◆ **Work instruction**: Could you copy the whole listing below exactly as written?

◆ **Available data**:
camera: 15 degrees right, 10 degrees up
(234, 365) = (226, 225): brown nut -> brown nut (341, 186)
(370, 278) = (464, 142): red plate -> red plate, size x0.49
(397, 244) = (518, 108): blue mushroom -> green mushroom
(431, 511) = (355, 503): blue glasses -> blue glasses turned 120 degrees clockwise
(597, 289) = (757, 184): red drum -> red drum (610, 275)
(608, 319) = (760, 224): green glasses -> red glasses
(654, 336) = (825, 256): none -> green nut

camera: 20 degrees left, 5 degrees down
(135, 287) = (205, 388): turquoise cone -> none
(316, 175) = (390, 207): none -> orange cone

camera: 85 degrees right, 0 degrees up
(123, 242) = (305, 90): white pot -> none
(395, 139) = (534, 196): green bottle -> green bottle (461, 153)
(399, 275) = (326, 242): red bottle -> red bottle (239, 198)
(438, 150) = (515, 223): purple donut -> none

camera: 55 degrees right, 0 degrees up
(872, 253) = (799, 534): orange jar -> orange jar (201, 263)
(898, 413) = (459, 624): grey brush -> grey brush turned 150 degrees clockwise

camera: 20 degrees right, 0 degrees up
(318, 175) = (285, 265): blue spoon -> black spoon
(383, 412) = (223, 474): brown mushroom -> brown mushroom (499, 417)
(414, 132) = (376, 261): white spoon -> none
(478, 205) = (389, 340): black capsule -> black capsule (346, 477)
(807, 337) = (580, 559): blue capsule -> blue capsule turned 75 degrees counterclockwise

◆ **Result of the exercise**:
camera: 15 degrees right, 10 degrees up
(234, 365) = (226, 225): brown nut -> brown nut (341, 186)
(370, 278) = (464, 142): red plate -> red plate, size x0.49
(397, 244) = (518, 108): blue mushroom -> green mushroom
(431, 511) = (355, 503): blue glasses -> blue glasses turned 120 degrees clockwise
(597, 289) = (757, 184): red drum -> red drum (610, 275)
(608, 319) = (760, 224): green glasses -> red glasses
(654, 336) = (825, 256): none -> green nut

camera: 20 degrees left, 5 degrees down
(135, 287) = (205, 388): turquoise cone -> none
(316, 175) = (390, 207): none -> orange cone

camera: 85 degrees right, 0 degrees up
(123, 242) = (305, 90): white pot -> none
(395, 139) = (534, 196): green bottle -> green bottle (461, 153)
(399, 275) = (326, 242): red bottle -> red bottle (239, 198)
(438, 150) = (515, 223): purple donut -> none

camera: 55 degrees right, 0 degrees up
(872, 253) = (799, 534): orange jar -> orange jar (201, 263)
(898, 413) = (459, 624): grey brush -> grey brush turned 150 degrees clockwise

camera: 20 degrees right, 0 degrees up
(318, 175) = (285, 265): blue spoon -> black spoon
(383, 412) = (223, 474): brown mushroom -> brown mushroom (499, 417)
(414, 132) = (376, 261): white spoon -> none
(478, 205) = (389, 340): black capsule -> black capsule (346, 477)
(807, 337) = (580, 559): blue capsule -> blue capsule turned 75 degrees counterclockwise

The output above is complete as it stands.